■ **EXERCISE**:
Only the text belongs in the copy. Transcribe the data exactly and drop any pictures.

Multi-step shape changes
=======

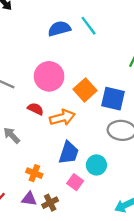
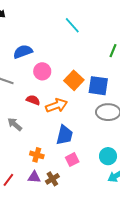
blue semicircle: (59, 29) -> (23, 52), moved
pink circle: (49, 76) -> (42, 71), size x0.7
cyan circle: (96, 165) -> (108, 156), moved
pink square: (75, 182) -> (72, 160), turned 32

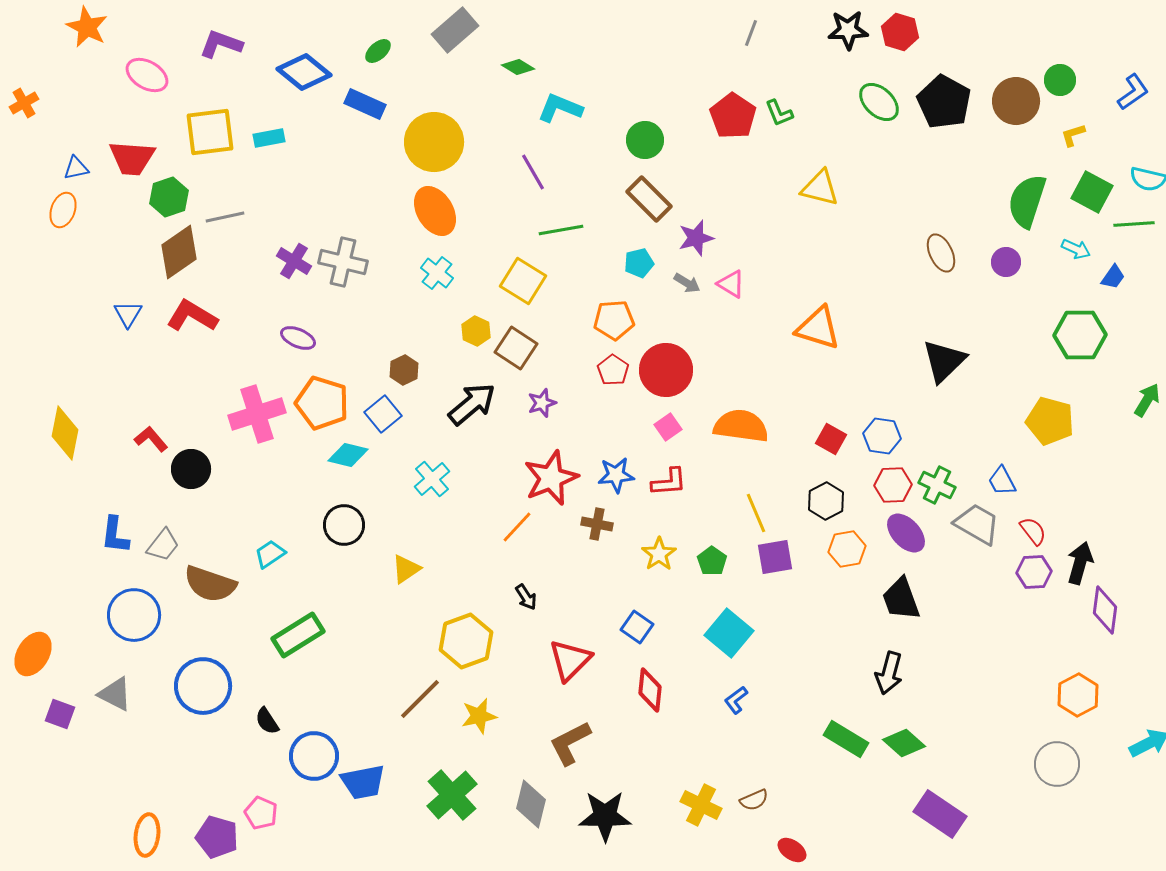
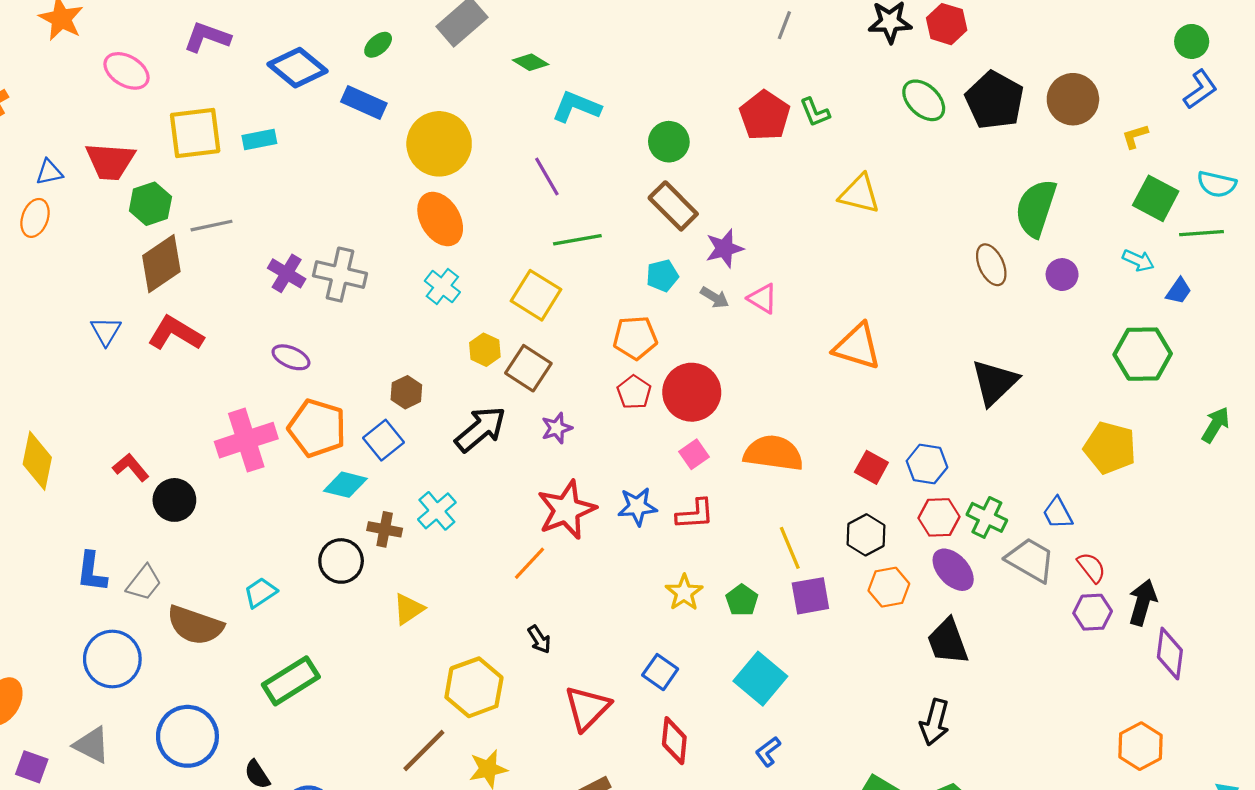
green circle: (1060, 80) -> (1192, 41), moved
green semicircle: (1027, 201) -> (1036, 208), moved
brown cross: (597, 524) -> (385, 529), moved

=======

■ **WRITTEN SOLUTION**:
blue semicircle: (59, 29) -> (23, 52), moved
pink circle: (49, 76) -> (42, 71), size x0.7
cyan circle: (96, 165) -> (108, 156), moved
pink square: (75, 182) -> (72, 160), turned 32

green circle: (1060, 80) -> (1192, 41), moved
green semicircle: (1027, 201) -> (1036, 208), moved
brown cross: (597, 524) -> (385, 529), moved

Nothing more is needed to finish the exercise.